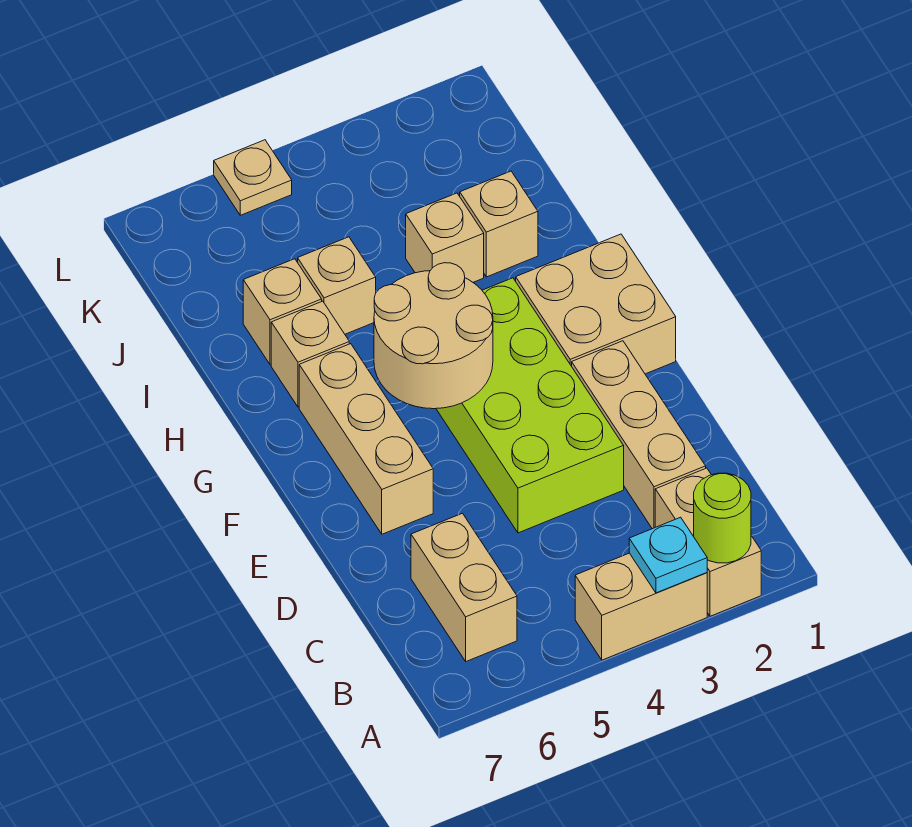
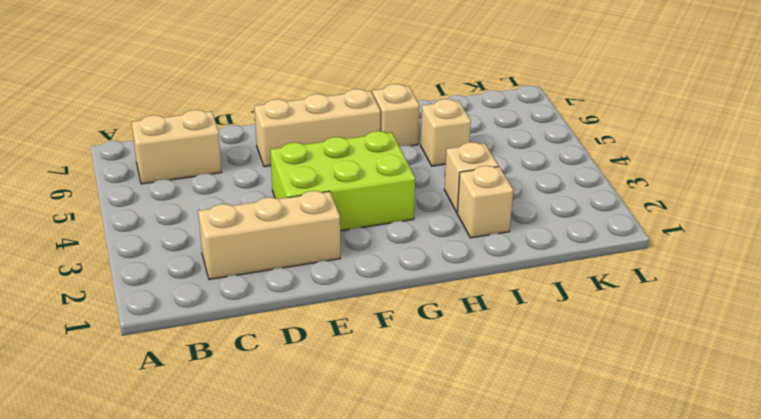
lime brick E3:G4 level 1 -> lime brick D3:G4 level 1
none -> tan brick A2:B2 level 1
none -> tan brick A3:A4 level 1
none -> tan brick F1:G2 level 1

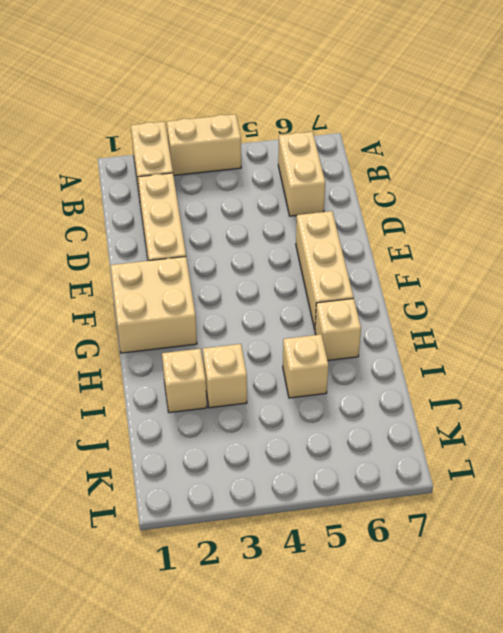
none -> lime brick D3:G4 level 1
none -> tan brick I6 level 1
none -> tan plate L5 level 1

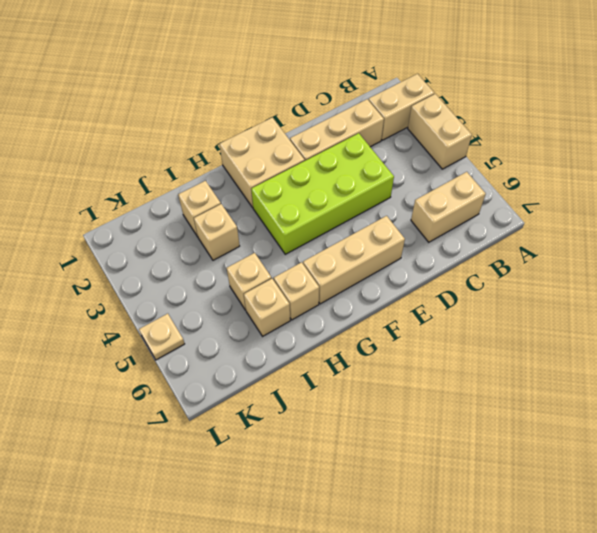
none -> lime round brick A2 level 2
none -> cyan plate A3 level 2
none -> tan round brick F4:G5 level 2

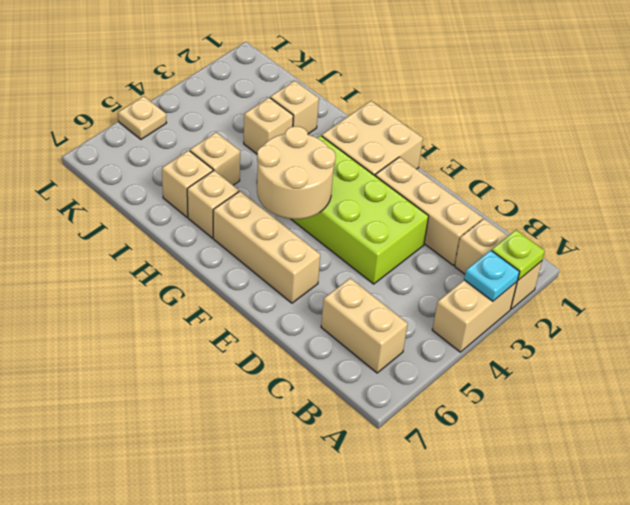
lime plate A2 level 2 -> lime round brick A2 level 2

---

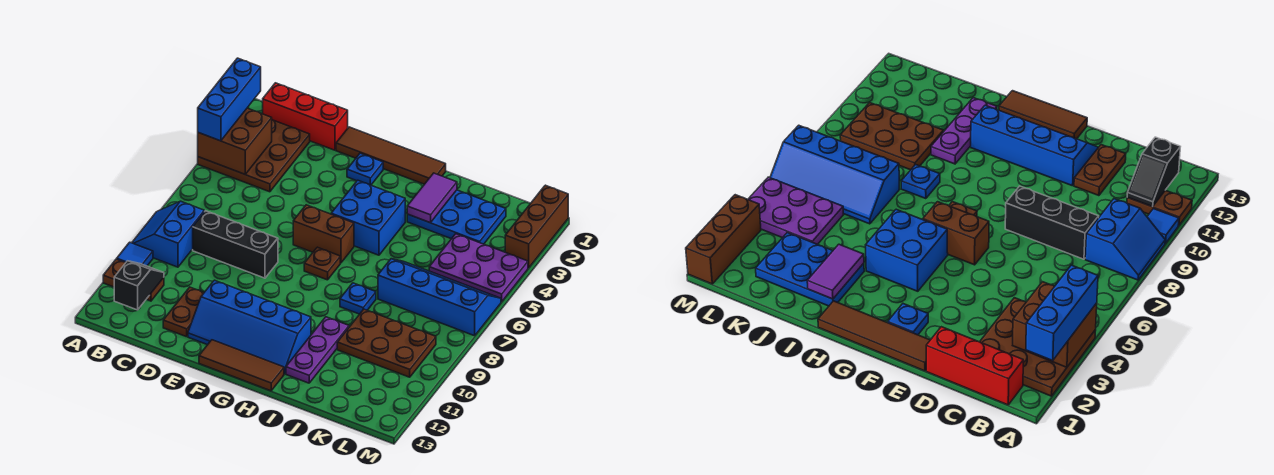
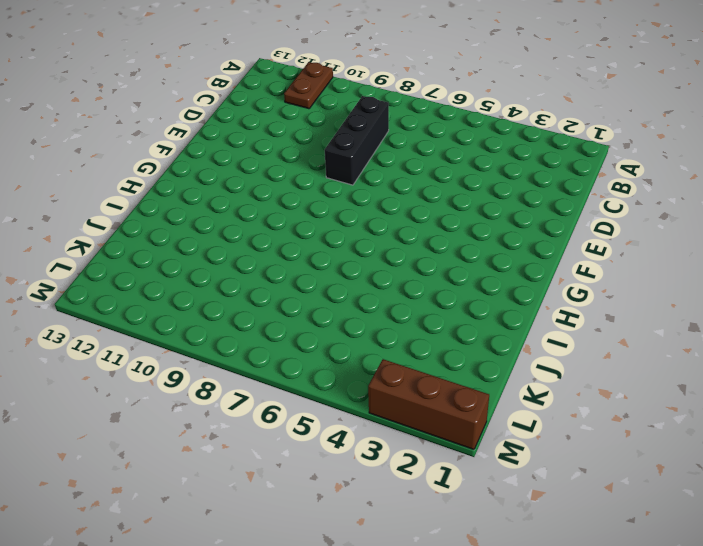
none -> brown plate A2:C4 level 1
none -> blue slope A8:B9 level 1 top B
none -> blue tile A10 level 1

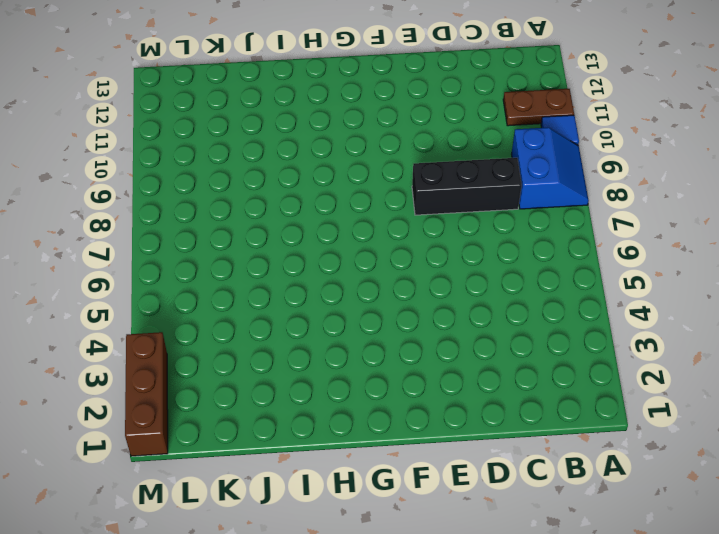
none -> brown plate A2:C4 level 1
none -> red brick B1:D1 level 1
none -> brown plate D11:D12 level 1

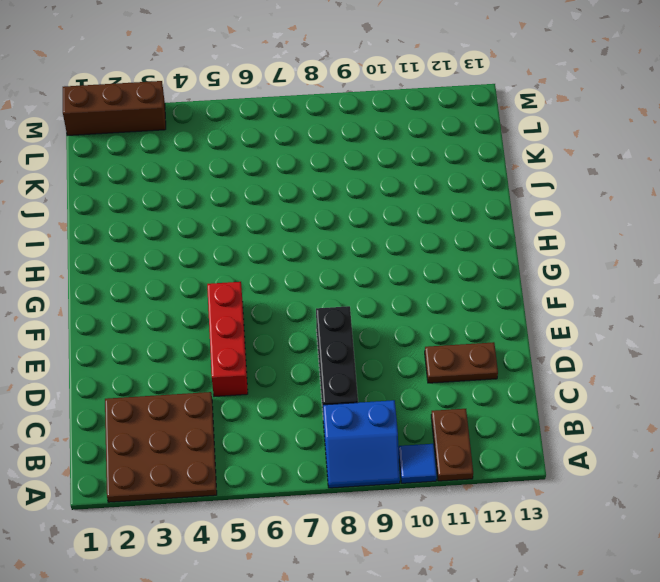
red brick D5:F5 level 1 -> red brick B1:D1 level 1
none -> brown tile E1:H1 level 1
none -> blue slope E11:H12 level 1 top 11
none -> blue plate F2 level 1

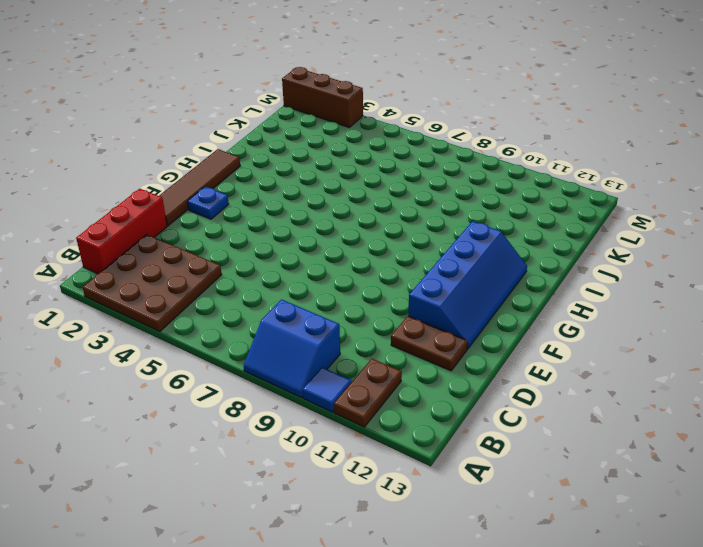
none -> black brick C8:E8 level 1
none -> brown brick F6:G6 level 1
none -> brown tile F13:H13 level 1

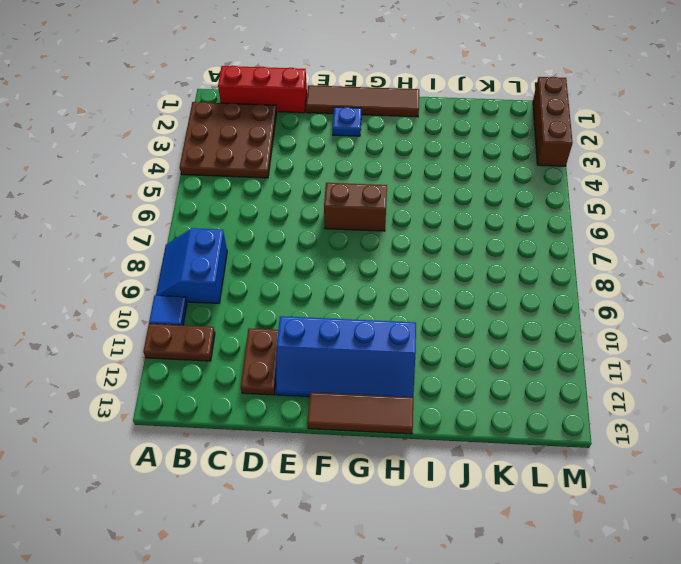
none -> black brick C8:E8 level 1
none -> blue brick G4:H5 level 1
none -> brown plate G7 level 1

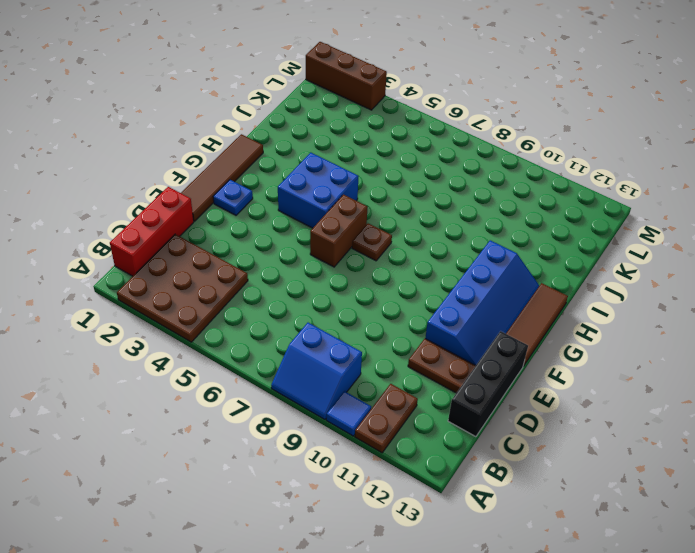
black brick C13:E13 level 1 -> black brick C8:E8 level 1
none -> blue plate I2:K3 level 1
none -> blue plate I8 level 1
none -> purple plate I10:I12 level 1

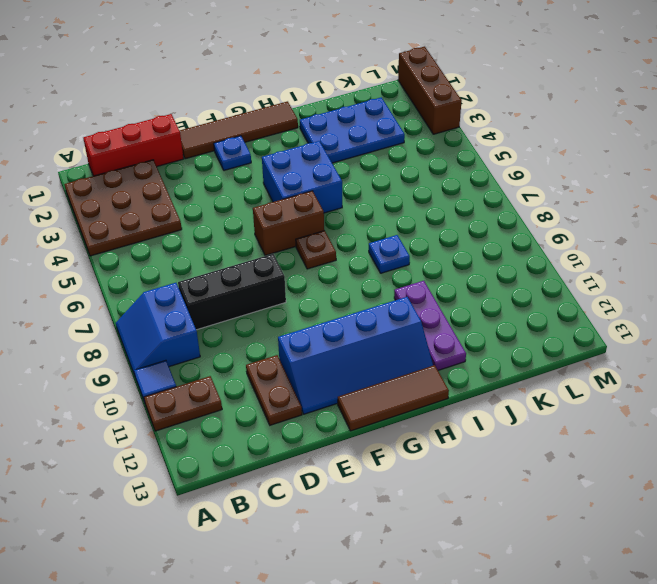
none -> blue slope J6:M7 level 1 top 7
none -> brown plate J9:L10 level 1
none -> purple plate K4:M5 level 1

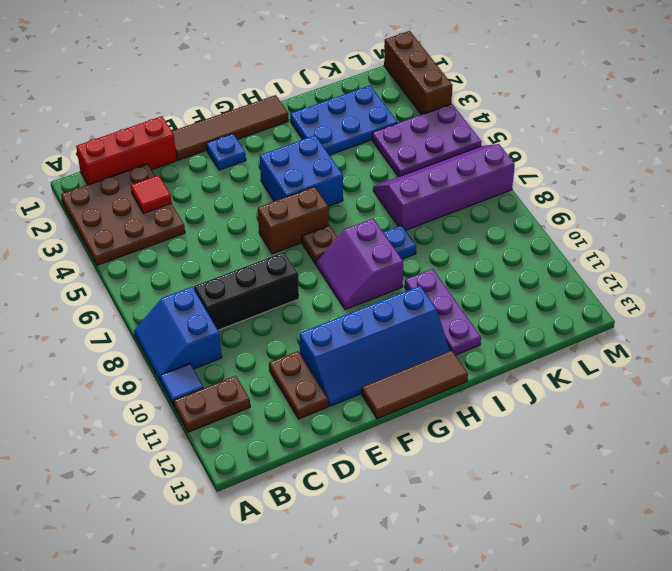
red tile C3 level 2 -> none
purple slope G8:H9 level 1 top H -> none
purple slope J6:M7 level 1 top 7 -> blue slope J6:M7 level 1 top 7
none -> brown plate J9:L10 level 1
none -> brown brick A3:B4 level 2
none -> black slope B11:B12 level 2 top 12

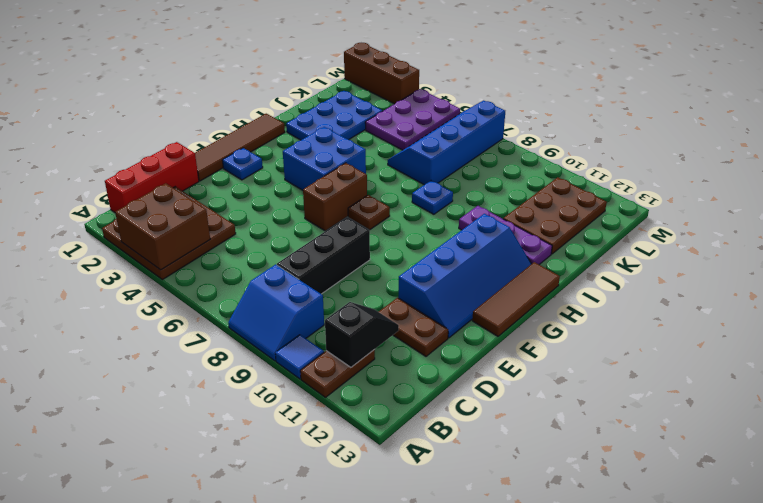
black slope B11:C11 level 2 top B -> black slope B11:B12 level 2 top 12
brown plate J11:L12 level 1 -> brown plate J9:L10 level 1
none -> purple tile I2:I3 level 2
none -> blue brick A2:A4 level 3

◆ What you will do: Report all lines of the data above that include the string "blue".

◆ Result of this exercise:
none -> blue slope A8:B9 level 1 top B
none -> blue tile A10 level 1
none -> blue slope E11:H12 level 1 top 11
none -> blue plate F2 level 1
none -> blue brick G4:H5 level 1
none -> blue plate I2:K3 level 1
none -> blue plate I8 level 1
none -> blue slope J6:M7 level 1 top 7
purple slope J6:M7 level 1 top 7 -> blue slope J6:M7 level 1 top 7
none -> blue brick A2:A4 level 3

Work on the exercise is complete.